Your task: Your answer must be an exact copy of the data, without any pictures.

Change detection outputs
● ● ● ● ● ● ●

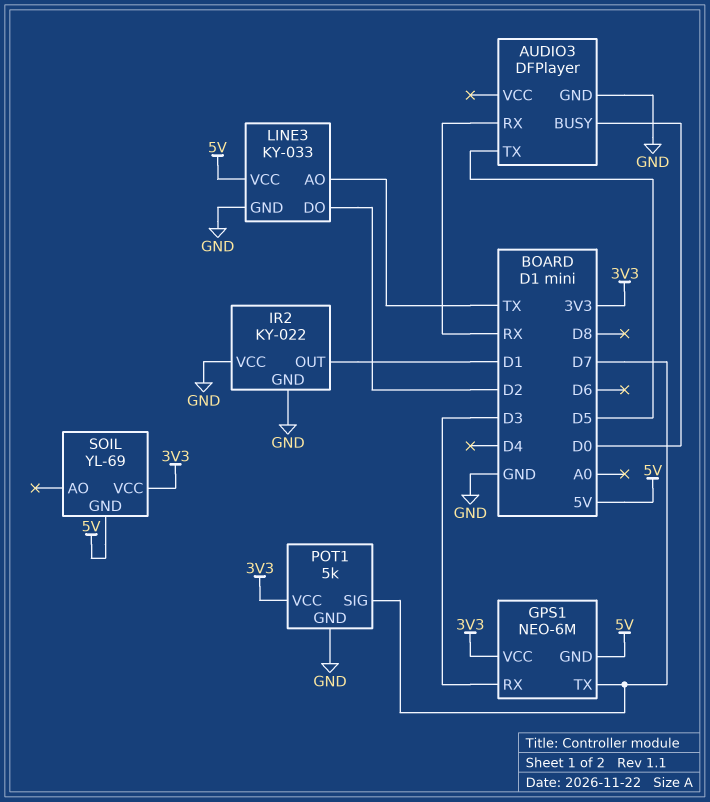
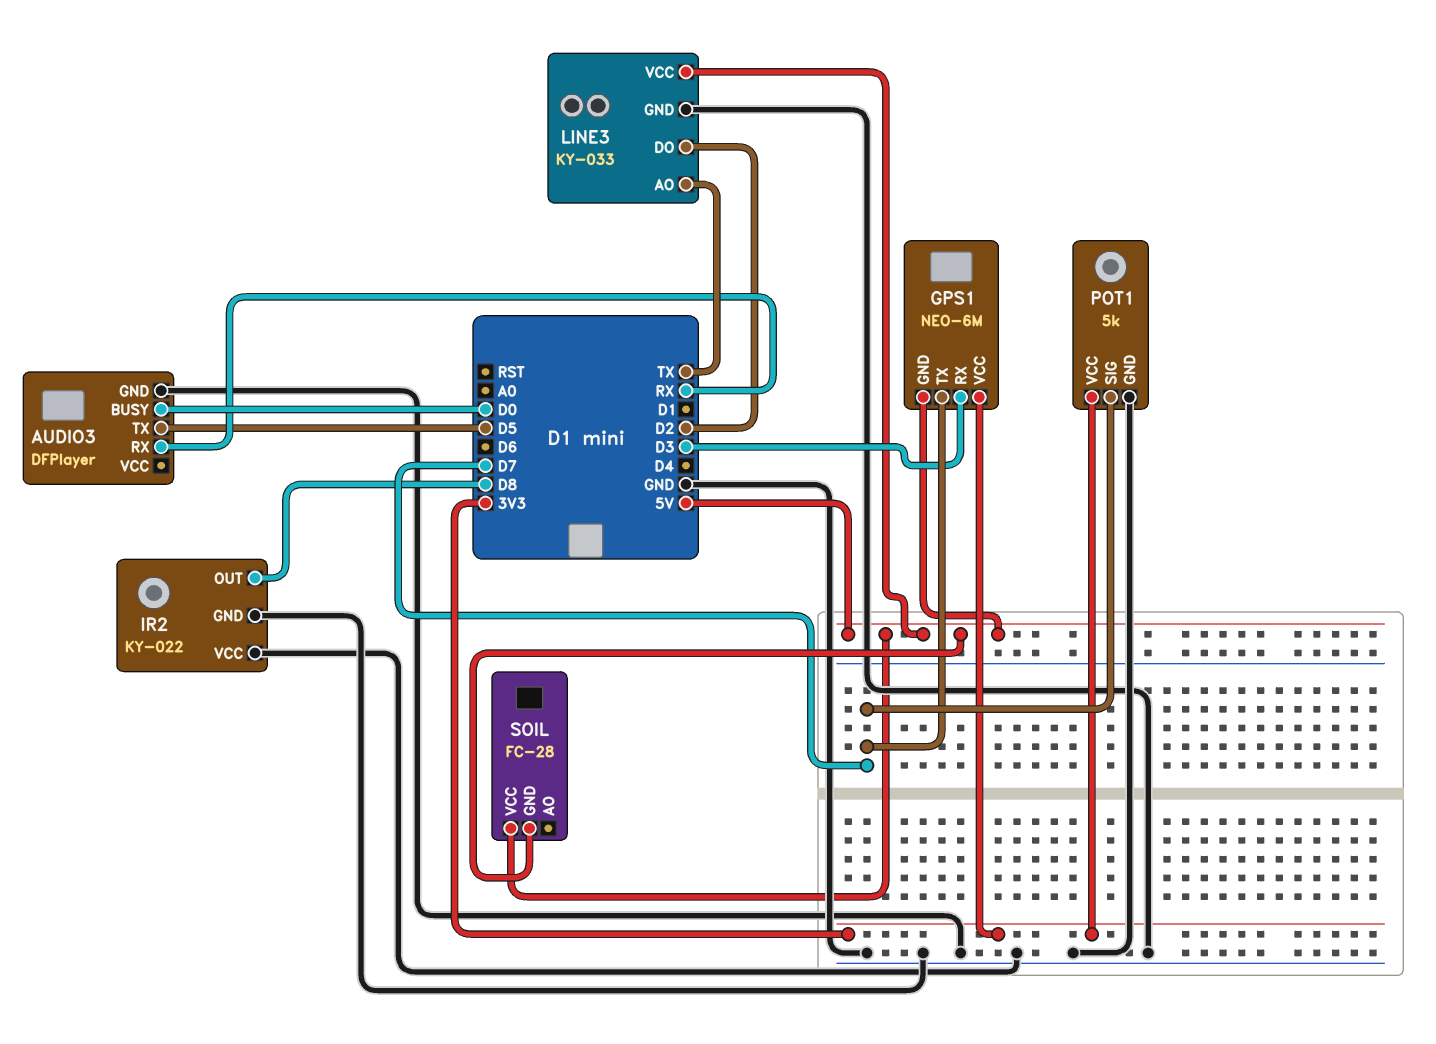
IR2 pin OUT: D1 -> D8
SOIL: YL-69 -> FC-28
SOIL pin VCC: 3V3 -> 5V

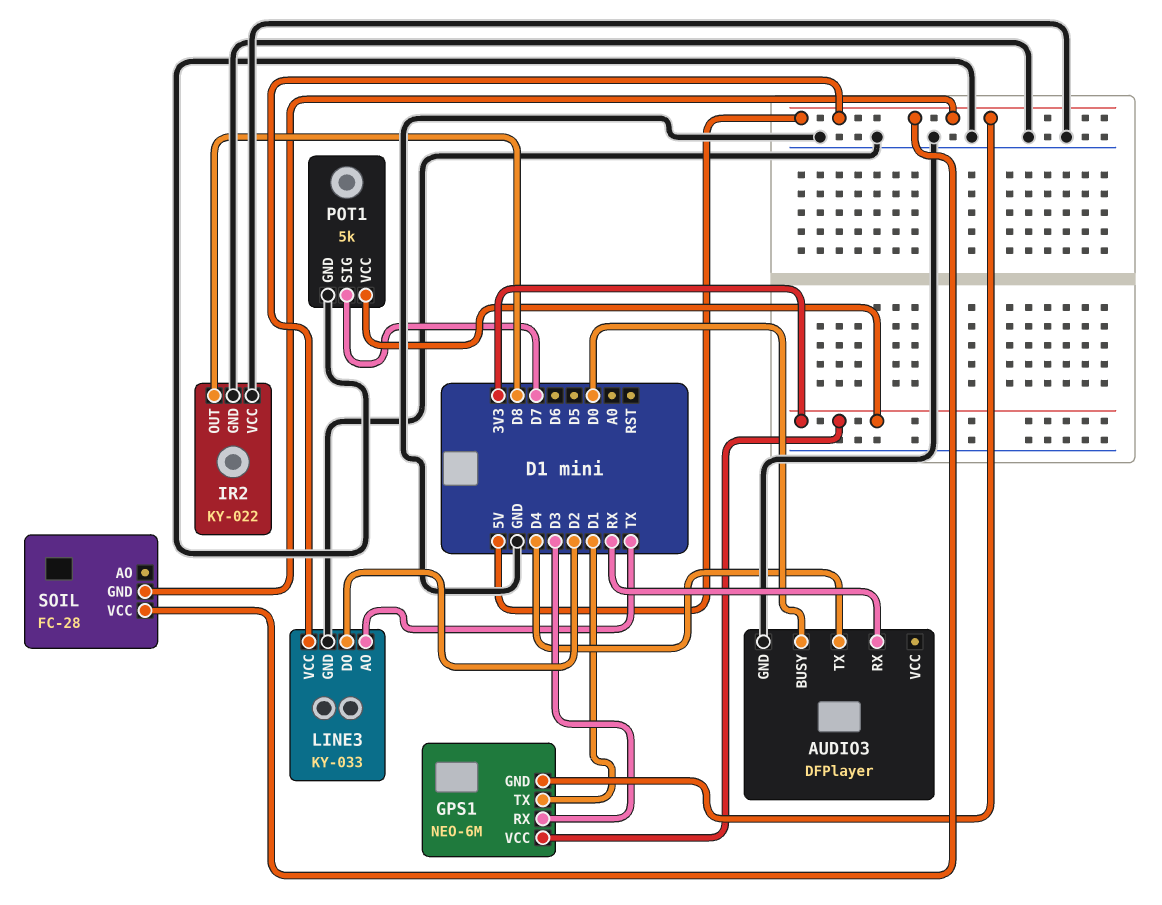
AUDIO3 pin TX: D5 -> D4
GPS1 pin TX: D7 -> D1

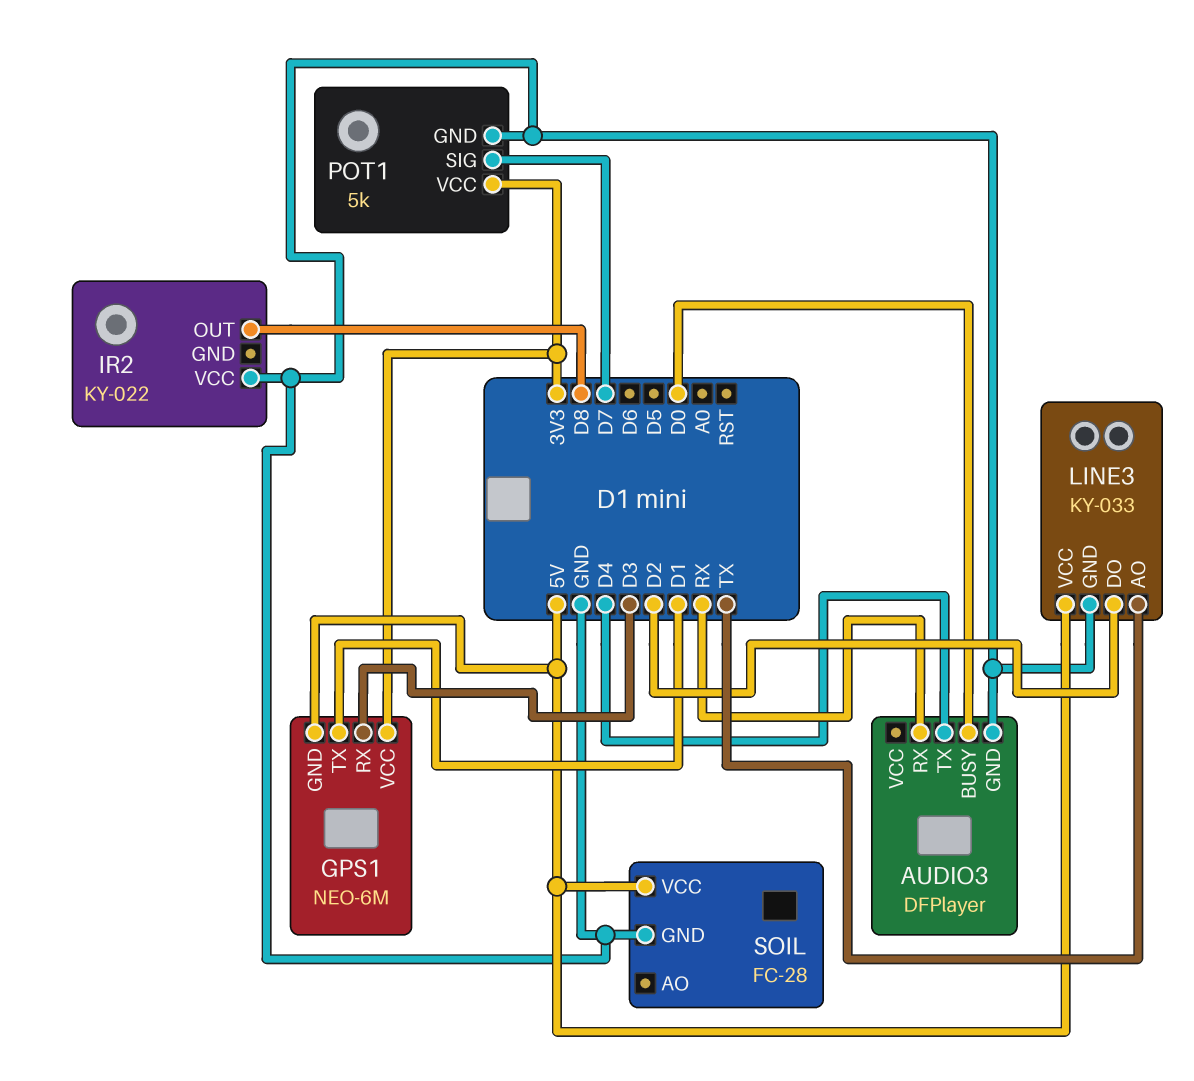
IR2 pin GND: GND -> none
SOIL pin GND: 5V -> GND

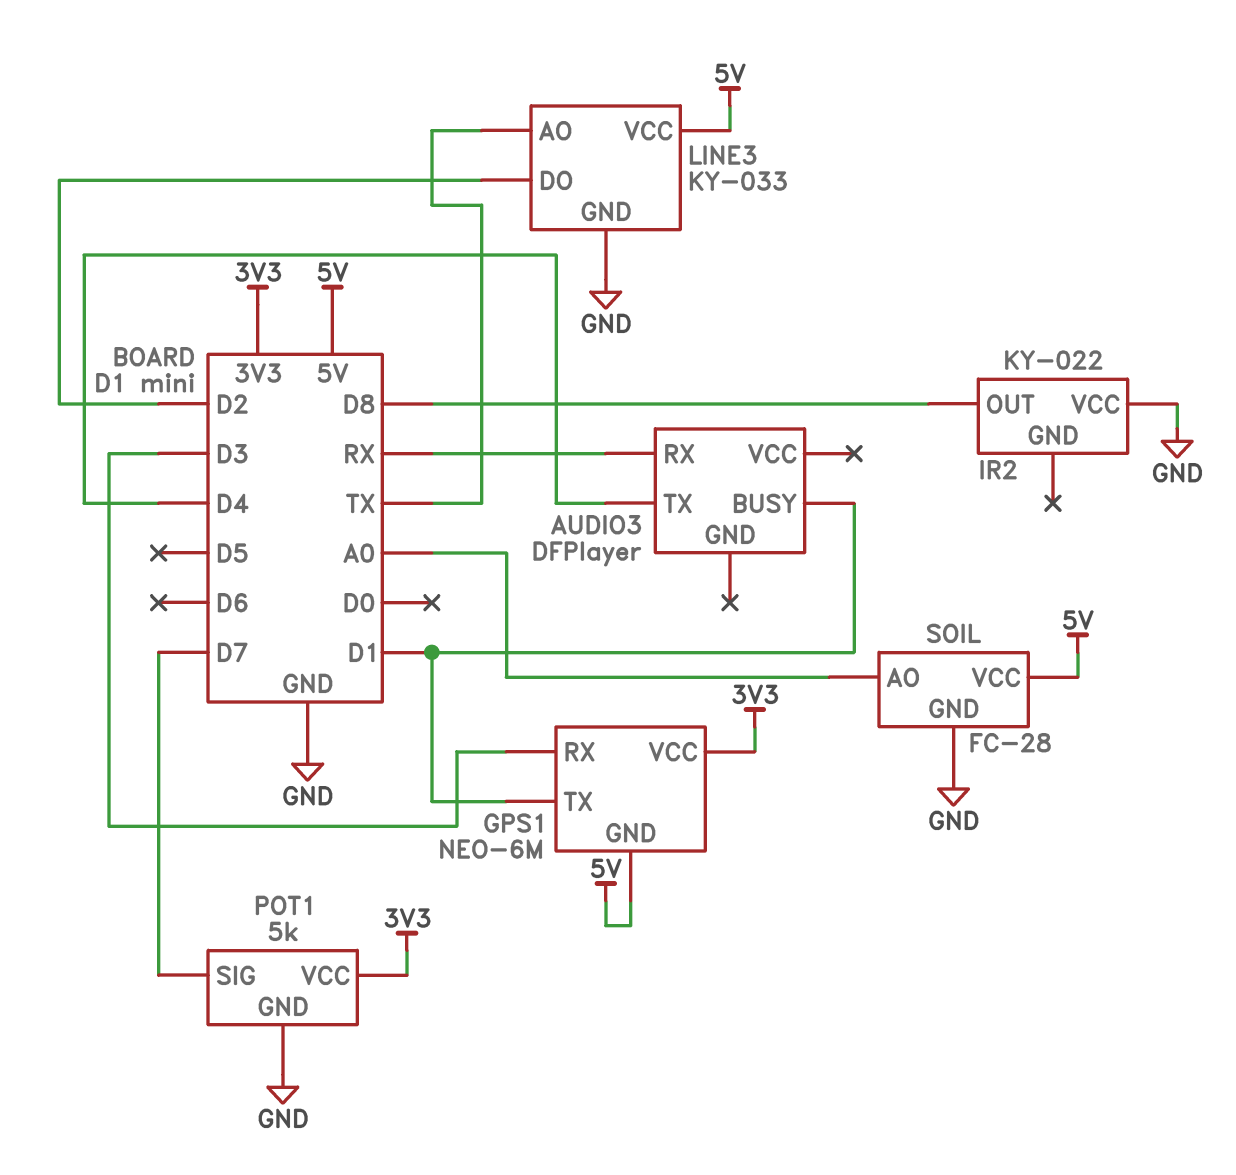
AUDIO3 pin BUSY: D0 -> D1
AUDIO3 pin GND: GND -> none
SOIL pin AO: none -> A0

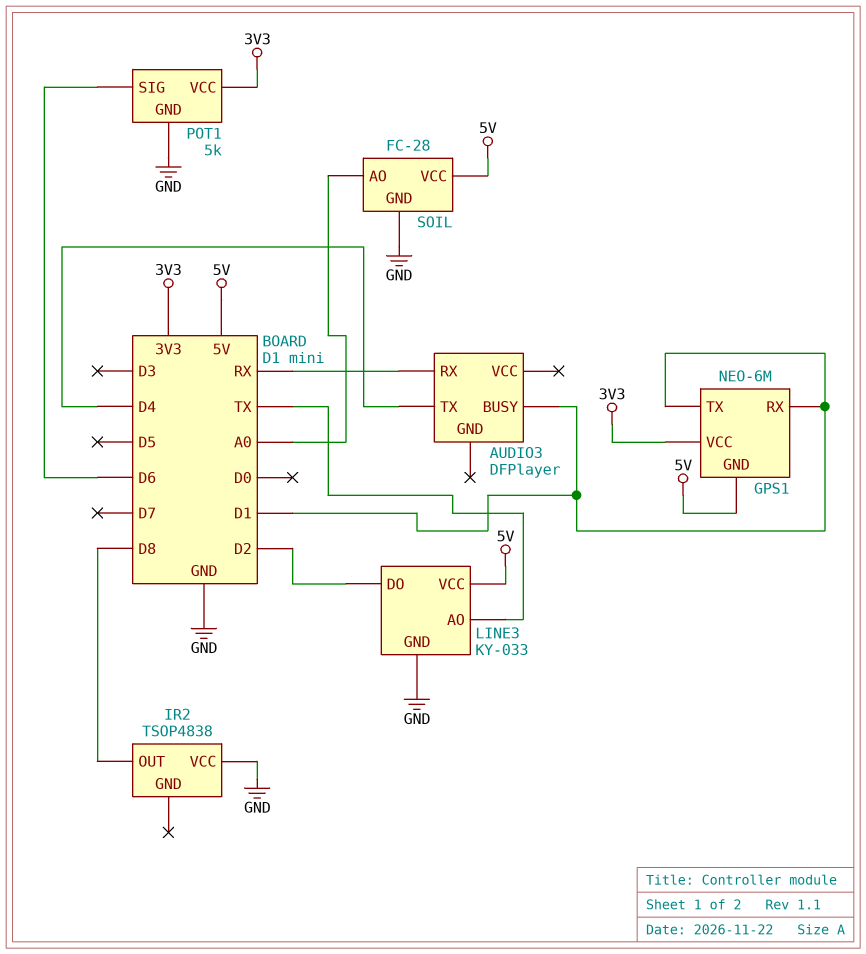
GPS1 pin RX: D3 -> D1
IR2: KY-022 -> TSOP4838
POT1 pin SIG: D7 -> D6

● ● ● ● ● ● ●

Answer box:
IR2 pin OUT: D1 -> D8
SOIL: YL-69 -> FC-28
SOIL pin VCC: 3V3 -> 5V

AUDIO3 pin TX: D5 -> D4
GPS1 pin TX: D7 -> D1

IR2 pin GND: GND -> none
SOIL pin GND: 5V -> GND

AUDIO3 pin BUSY: D0 -> D1
AUDIO3 pin GND: GND -> none
SOIL pin AO: none -> A0

GPS1 pin RX: D3 -> D1
IR2: KY-022 -> TSOP4838
POT1 pin SIG: D7 -> D6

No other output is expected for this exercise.